Source material:
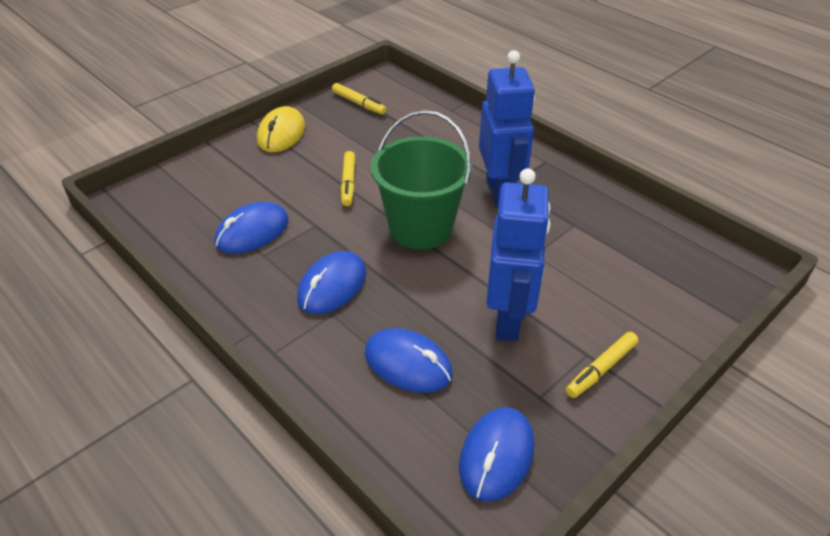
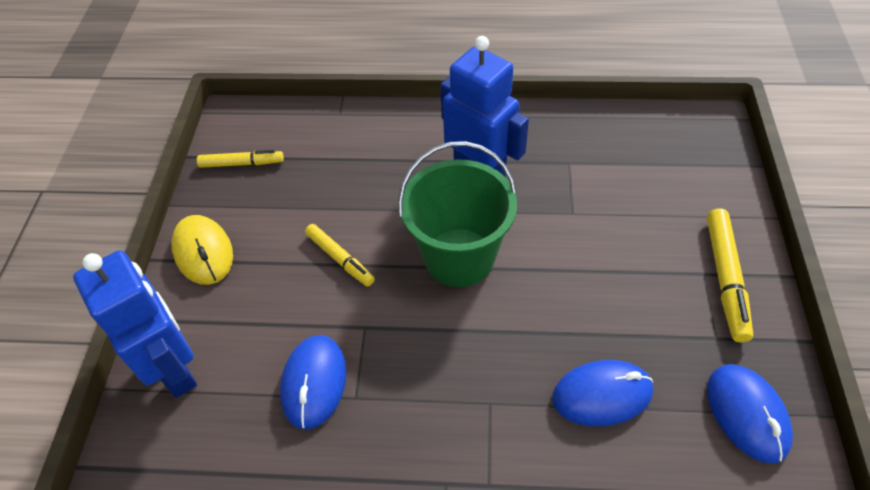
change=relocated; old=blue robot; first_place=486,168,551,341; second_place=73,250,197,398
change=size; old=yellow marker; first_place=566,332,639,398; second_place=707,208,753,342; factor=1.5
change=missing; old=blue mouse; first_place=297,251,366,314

Work item: Copy all lines from the material above that hold the word "blue".

Your response:
change=relocated; old=blue robot; first_place=486,168,551,341; second_place=73,250,197,398
change=missing; old=blue mouse; first_place=297,251,366,314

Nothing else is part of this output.